* **Data to process**:
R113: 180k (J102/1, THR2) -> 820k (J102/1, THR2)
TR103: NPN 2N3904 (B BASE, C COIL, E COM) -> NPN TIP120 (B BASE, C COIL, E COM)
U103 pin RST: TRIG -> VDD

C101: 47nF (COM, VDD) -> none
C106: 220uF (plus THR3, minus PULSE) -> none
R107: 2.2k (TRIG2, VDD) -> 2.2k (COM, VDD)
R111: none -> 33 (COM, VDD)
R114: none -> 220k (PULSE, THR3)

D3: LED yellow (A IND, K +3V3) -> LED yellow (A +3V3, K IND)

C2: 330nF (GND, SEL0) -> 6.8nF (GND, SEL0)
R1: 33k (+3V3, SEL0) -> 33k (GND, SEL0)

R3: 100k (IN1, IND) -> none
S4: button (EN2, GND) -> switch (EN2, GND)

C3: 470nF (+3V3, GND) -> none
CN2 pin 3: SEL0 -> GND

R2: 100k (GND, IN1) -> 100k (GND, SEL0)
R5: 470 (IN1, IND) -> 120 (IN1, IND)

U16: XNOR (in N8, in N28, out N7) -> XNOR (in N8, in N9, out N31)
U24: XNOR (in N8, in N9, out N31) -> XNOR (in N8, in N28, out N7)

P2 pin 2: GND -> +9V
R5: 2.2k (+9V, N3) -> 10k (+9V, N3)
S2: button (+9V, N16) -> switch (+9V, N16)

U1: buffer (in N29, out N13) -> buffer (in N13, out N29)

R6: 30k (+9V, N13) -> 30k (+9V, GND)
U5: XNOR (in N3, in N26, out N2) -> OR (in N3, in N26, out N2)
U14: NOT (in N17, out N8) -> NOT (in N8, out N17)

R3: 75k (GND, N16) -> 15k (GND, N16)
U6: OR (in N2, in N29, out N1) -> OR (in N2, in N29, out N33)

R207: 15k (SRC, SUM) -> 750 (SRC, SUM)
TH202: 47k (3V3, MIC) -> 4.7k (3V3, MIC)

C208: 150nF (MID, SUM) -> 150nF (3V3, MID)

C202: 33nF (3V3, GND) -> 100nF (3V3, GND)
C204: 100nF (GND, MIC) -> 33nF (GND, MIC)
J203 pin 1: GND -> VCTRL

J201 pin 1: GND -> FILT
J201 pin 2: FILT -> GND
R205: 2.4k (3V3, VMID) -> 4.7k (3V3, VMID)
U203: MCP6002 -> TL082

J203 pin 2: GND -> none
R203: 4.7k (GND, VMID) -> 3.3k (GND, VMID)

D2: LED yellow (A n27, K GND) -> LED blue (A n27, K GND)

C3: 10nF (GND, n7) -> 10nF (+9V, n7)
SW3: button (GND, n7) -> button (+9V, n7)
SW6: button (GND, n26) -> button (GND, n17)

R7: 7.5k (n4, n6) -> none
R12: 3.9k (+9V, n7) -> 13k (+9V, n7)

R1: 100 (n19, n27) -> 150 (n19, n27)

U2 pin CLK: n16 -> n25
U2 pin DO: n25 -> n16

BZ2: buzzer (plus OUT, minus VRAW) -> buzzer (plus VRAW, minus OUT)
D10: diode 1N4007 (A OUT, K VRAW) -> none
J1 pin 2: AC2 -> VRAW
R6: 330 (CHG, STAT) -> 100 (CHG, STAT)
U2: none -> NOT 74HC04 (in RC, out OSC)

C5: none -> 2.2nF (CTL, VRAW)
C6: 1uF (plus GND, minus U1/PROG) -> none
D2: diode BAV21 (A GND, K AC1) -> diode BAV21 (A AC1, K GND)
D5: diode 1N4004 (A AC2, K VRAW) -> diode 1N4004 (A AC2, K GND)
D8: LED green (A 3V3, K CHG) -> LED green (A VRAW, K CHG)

* **Your objective**: Write out all the material exactly, keeping each word.

* **Problem solution**:
R113: 180k (J102/1, THR2) -> 820k (J102/1, THR2)
TR103: NPN 2N3904 (B BASE, C COIL, E COM) -> NPN TIP120 (B BASE, C COIL, E COM)
U103 pin RST: TRIG -> VDD

C101: 47nF (COM, VDD) -> none
C106: 220uF (plus THR3, minus PULSE) -> none
R107: 2.2k (TRIG2, VDD) -> 2.2k (COM, VDD)
R111: none -> 33 (COM, VDD)
R114: none -> 220k (PULSE, THR3)

D3: LED yellow (A IND, K +3V3) -> LED yellow (A +3V3, K IND)

C2: 330nF (GND, SEL0) -> 6.8nF (GND, SEL0)
R1: 33k (+3V3, SEL0) -> 33k (GND, SEL0)

R3: 100k (IN1, IND) -> none
S4: button (EN2, GND) -> switch (EN2, GND)

C3: 470nF (+3V3, GND) -> none
CN2 pin 3: SEL0 -> GND

R2: 100k (GND, IN1) -> 100k (GND, SEL0)
R5: 470 (IN1, IND) -> 120 (IN1, IND)

U16: XNOR (in N8, in N28, out N7) -> XNOR (in N8, in N9, out N31)
U24: XNOR (in N8, in N9, out N31) -> XNOR (in N8, in N28, out N7)

P2 pin 2: GND -> +9V
R5: 2.2k (+9V, N3) -> 10k (+9V, N3)
S2: button (+9V, N16) -> switch (+9V, N16)

U1: buffer (in N29, out N13) -> buffer (in N13, out N29)

R6: 30k (+9V, N13) -> 30k (+9V, GND)
U5: XNOR (in N3, in N26, out N2) -> OR (in N3, in N26, out N2)
U14: NOT (in N17, out N8) -> NOT (in N8, out N17)

R3: 75k (GND, N16) -> 15k (GND, N16)
U6: OR (in N2, in N29, out N1) -> OR (in N2, in N29, out N33)

R207: 15k (SRC, SUM) -> 750 (SRC, SUM)
TH202: 47k (3V3, MIC) -> 4.7k (3V3, MIC)

C208: 150nF (MID, SUM) -> 150nF (3V3, MID)

C202: 33nF (3V3, GND) -> 100nF (3V3, GND)
C204: 100nF (GND, MIC) -> 33nF (GND, MIC)
J203 pin 1: GND -> VCTRL

J201 pin 1: GND -> FILT
J201 pin 2: FILT -> GND
R205: 2.4k (3V3, VMID) -> 4.7k (3V3, VMID)
U203: MCP6002 -> TL082

J203 pin 2: GND -> none
R203: 4.7k (GND, VMID) -> 3.3k (GND, VMID)

D2: LED yellow (A n27, K GND) -> LED blue (A n27, K GND)

C3: 10nF (GND, n7) -> 10nF (+9V, n7)
SW3: button (GND, n7) -> button (+9V, n7)
SW6: button (GND, n26) -> button (GND, n17)

R7: 7.5k (n4, n6) -> none
R12: 3.9k (+9V, n7) -> 13k (+9V, n7)

R1: 100 (n19, n27) -> 150 (n19, n27)

U2 pin CLK: n16 -> n25
U2 pin DO: n25 -> n16

BZ2: buzzer (plus OUT, minus VRAW) -> buzzer (plus VRAW, minus OUT)
D10: diode 1N4007 (A OUT, K VRAW) -> none
J1 pin 2: AC2 -> VRAW
R6: 330 (CHG, STAT) -> 100 (CHG, STAT)
U2: none -> NOT 74HC04 (in RC, out OSC)

C5: none -> 2.2nF (CTL, VRAW)
C6: 1uF (plus GND, minus U1/PROG) -> none
D2: diode BAV21 (A GND, K AC1) -> diode BAV21 (A AC1, K GND)
D5: diode 1N4004 (A AC2, K VRAW) -> diode 1N4004 (A AC2, K GND)
D8: LED green (A 3V3, K CHG) -> LED green (A VRAW, K CHG)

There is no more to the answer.